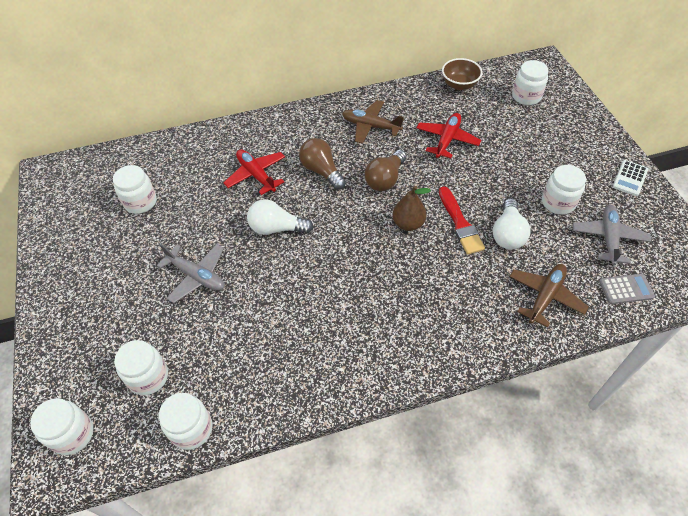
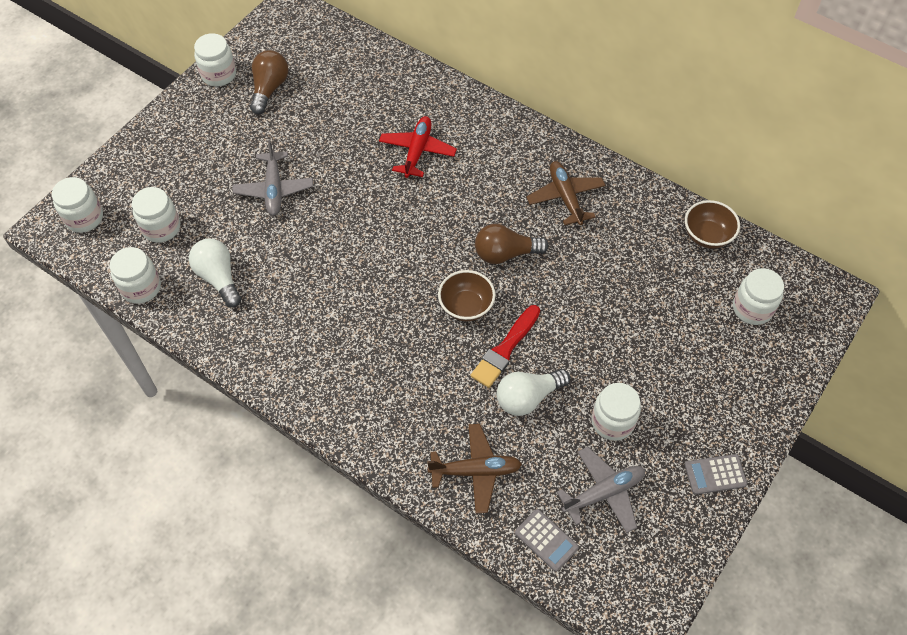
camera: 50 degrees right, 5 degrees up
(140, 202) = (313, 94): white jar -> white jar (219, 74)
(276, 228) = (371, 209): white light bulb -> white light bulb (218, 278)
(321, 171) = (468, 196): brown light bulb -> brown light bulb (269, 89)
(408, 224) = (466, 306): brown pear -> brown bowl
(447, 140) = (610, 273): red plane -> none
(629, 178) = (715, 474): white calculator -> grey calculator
··········
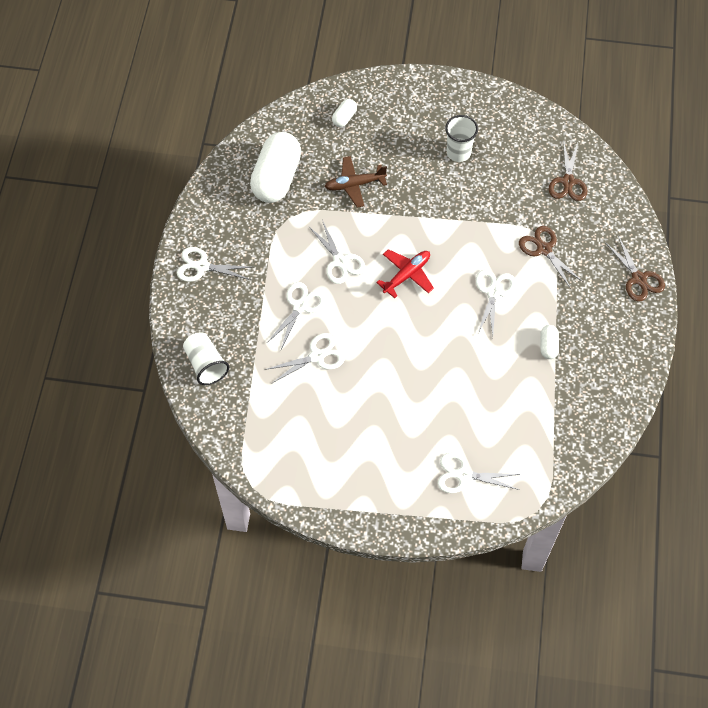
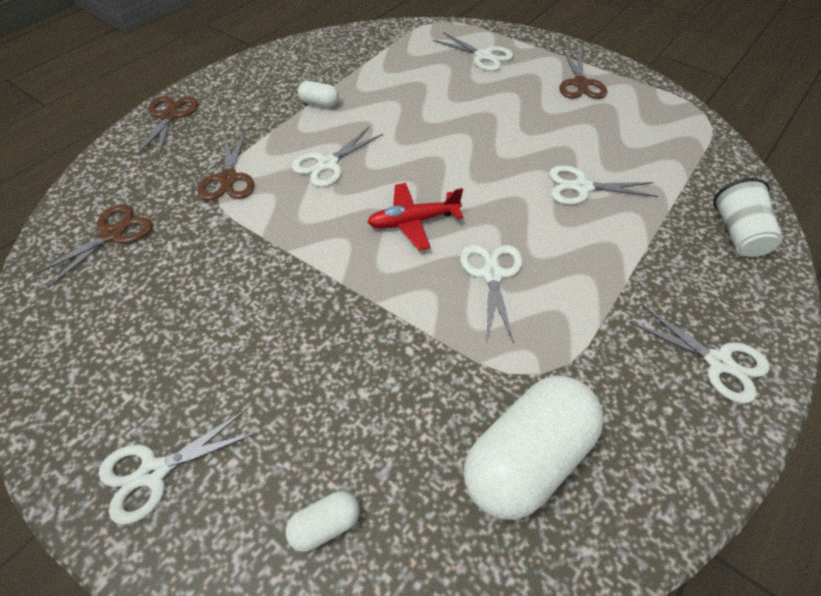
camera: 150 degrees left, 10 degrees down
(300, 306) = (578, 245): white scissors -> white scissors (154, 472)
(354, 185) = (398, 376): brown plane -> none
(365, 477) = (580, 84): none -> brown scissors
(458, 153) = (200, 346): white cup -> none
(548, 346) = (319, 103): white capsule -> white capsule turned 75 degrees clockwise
··········
### AIM OF THE TASK
Your answer should consist of the lines from the line with "(276, 228) = (371, 209): white" to the line with "(447, 140) = (610, 273): red plane -> none" above, repeated exactly, both ends included.

### FINISHED TASK
(276, 228) = (371, 209): white light bulb -> white light bulb (218, 278)
(321, 171) = (468, 196): brown light bulb -> brown light bulb (269, 89)
(408, 224) = (466, 306): brown pear -> brown bowl
(447, 140) = (610, 273): red plane -> none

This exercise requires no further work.